== RECORDED DATA ==
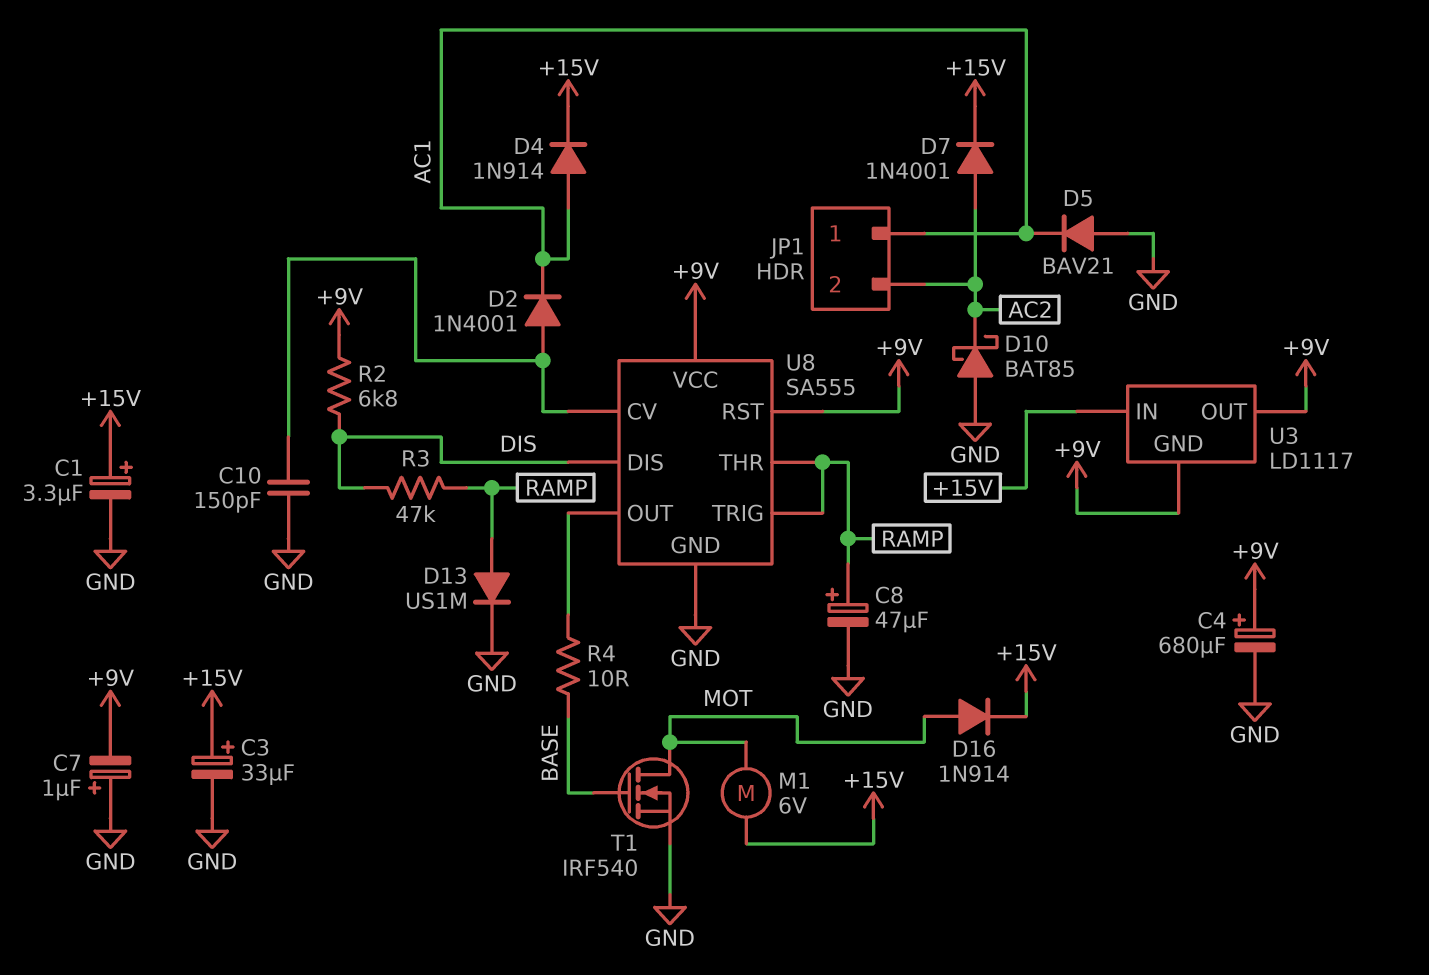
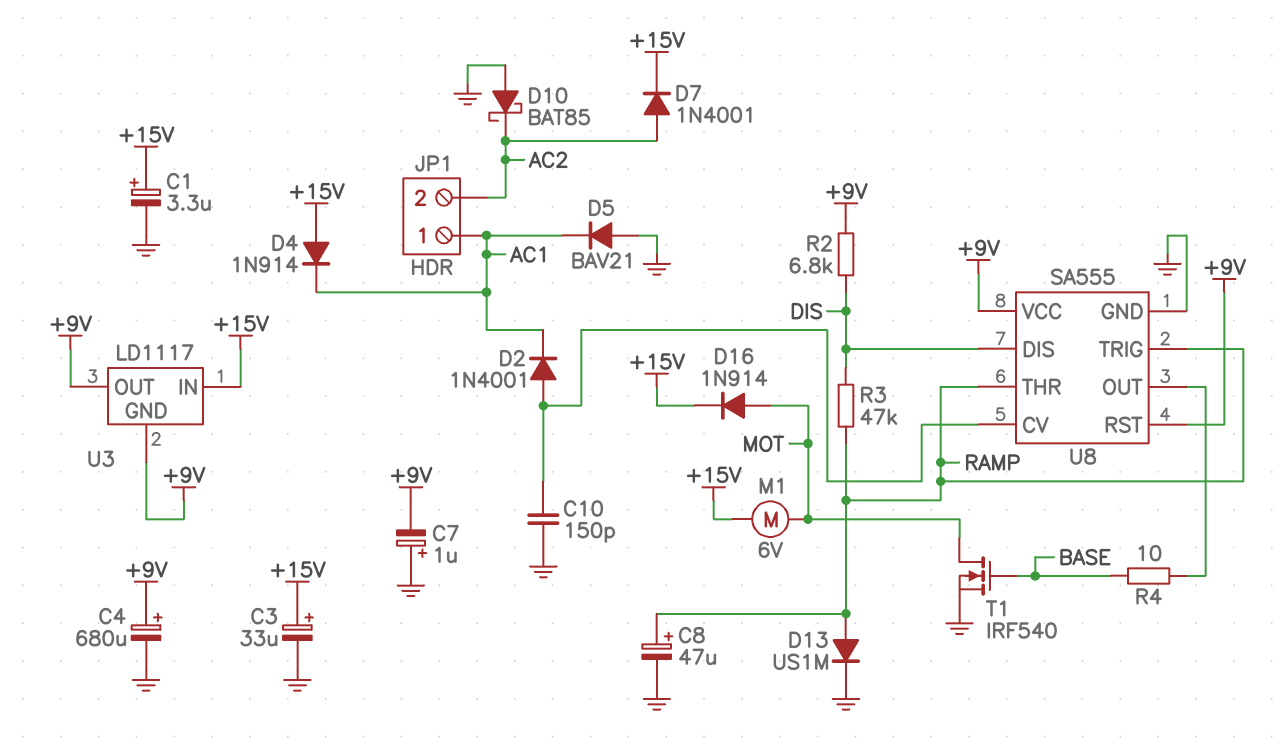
D4: diode 1N914 (A AC1, K +15V) -> diode 1N914 (A +15V, K AC1)

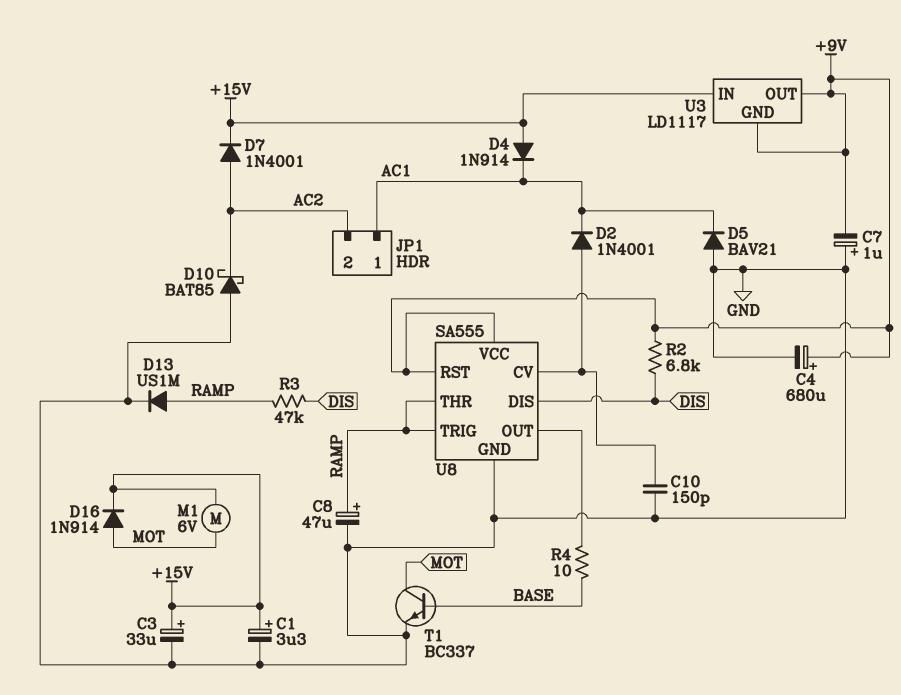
T1: NMOS IRF540 (G BASE, D MOT, S GND) -> NPN BC337 (B BASE, C MOT, E GND)

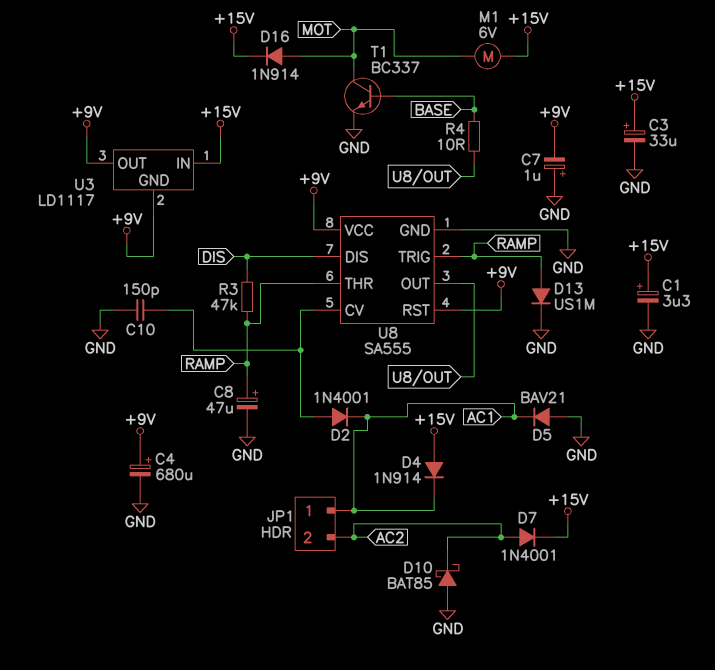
R2: 6.8k (+9V, DIS) -> none

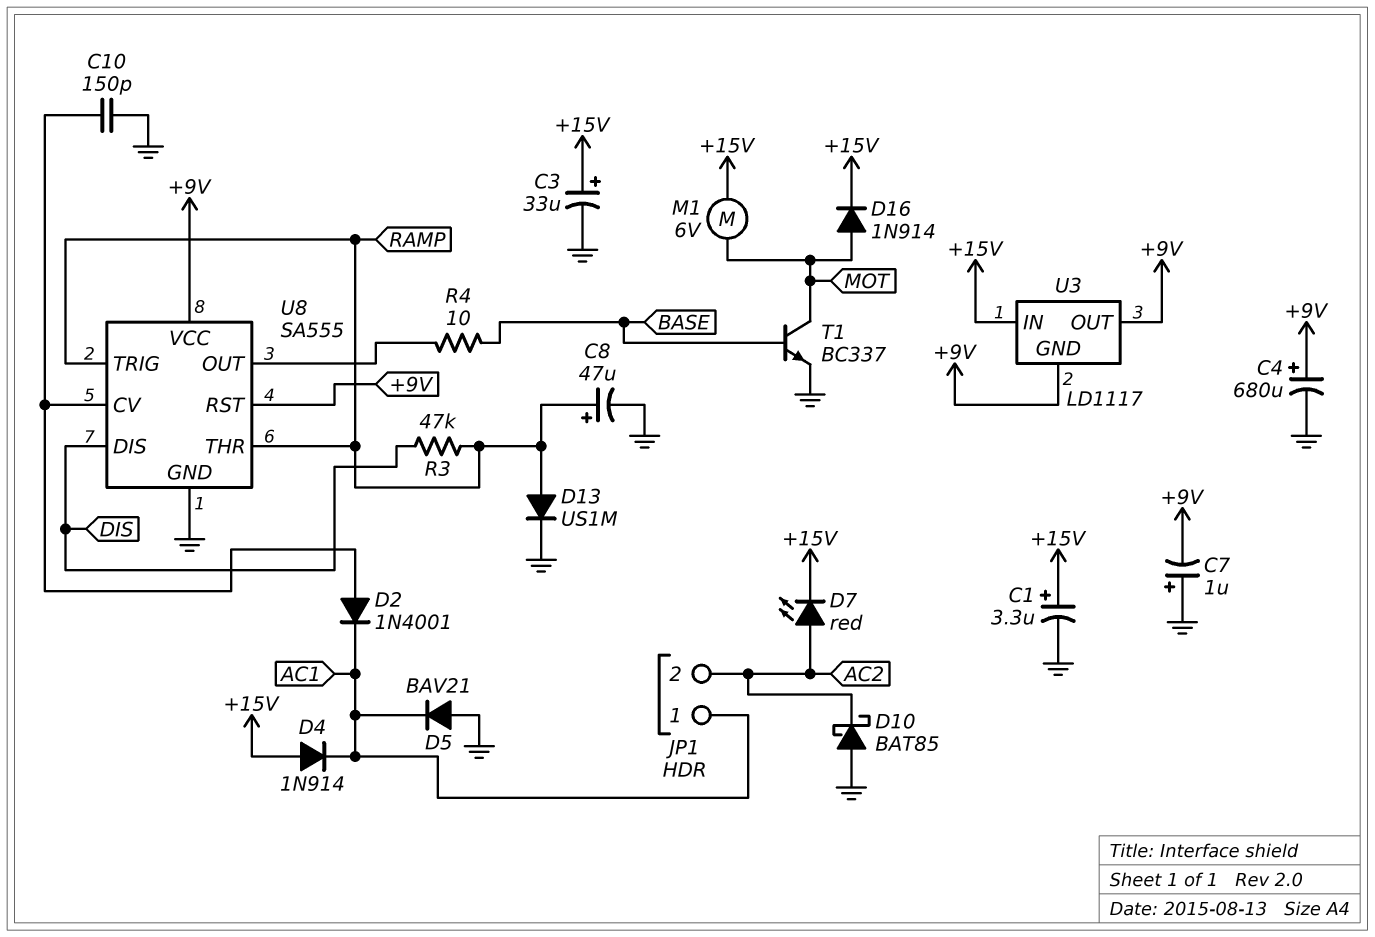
D7: diode 1N4001 (A AC2, K +15V) -> LED red (A AC2, K +15V)

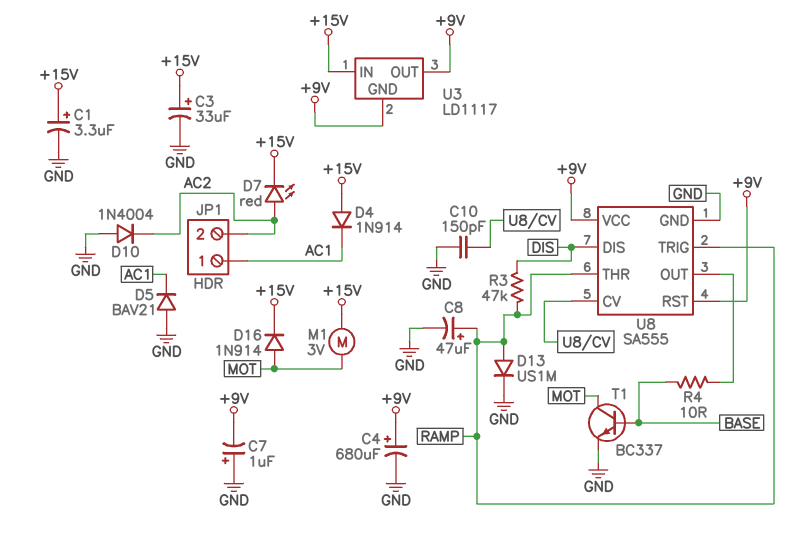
D2: diode 1N4001 (A U8/CV, K AC1) -> none
D10: schottky BAT85 (A GND, K AC2) -> diode 1N4004 (A GND, K AC2)
M1: motor 6V (+15V, MOT) -> motor 3V (+15V, MOT)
===
### ASSIGNMENT
Search the listing above for the word "none", and copy every line that has it.

### RESULT FOR THIS TASK
R2: 6.8k (+9V, DIS) -> none
D2: diode 1N4001 (A U8/CV, K AC1) -> none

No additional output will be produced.